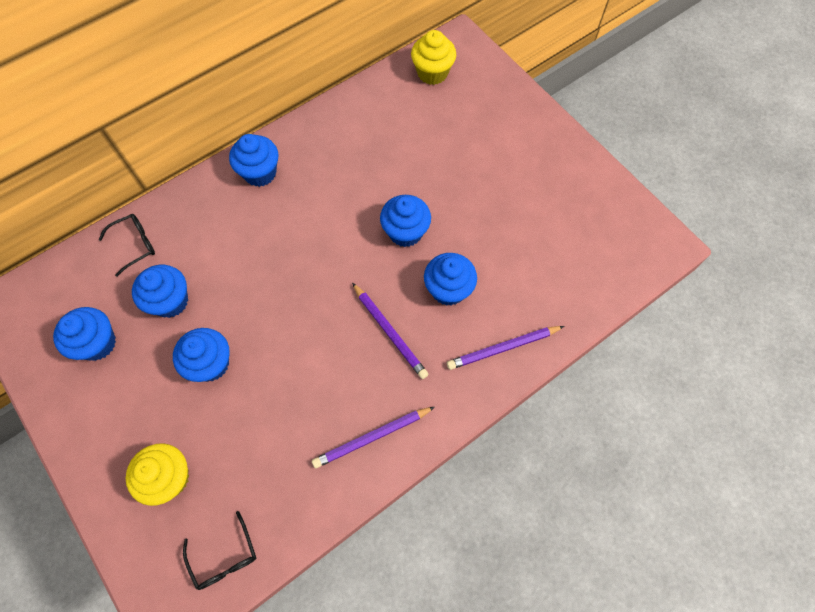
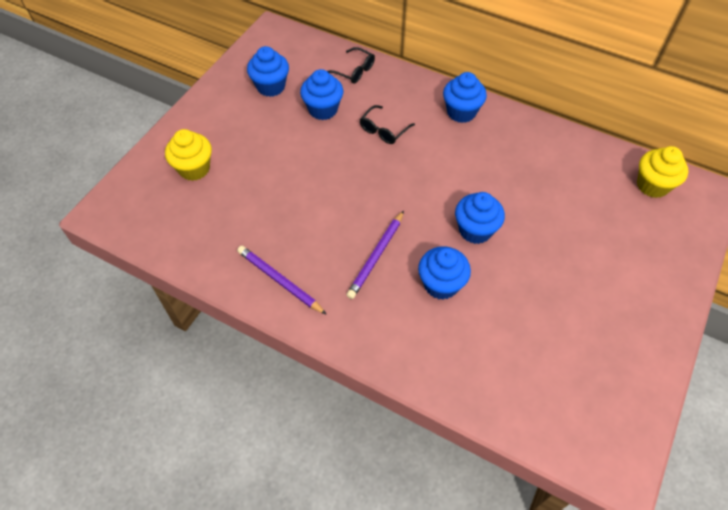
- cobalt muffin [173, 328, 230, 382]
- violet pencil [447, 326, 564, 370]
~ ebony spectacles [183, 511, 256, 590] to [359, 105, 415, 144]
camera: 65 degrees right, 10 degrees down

__Task directions__.
In full and without change, repeat the material above, minus the pictures.

__Completed exercise__.
- cobalt muffin [173, 328, 230, 382]
- violet pencil [447, 326, 564, 370]
~ ebony spectacles [183, 511, 256, 590] to [359, 105, 415, 144]
camera: 65 degrees right, 10 degrees down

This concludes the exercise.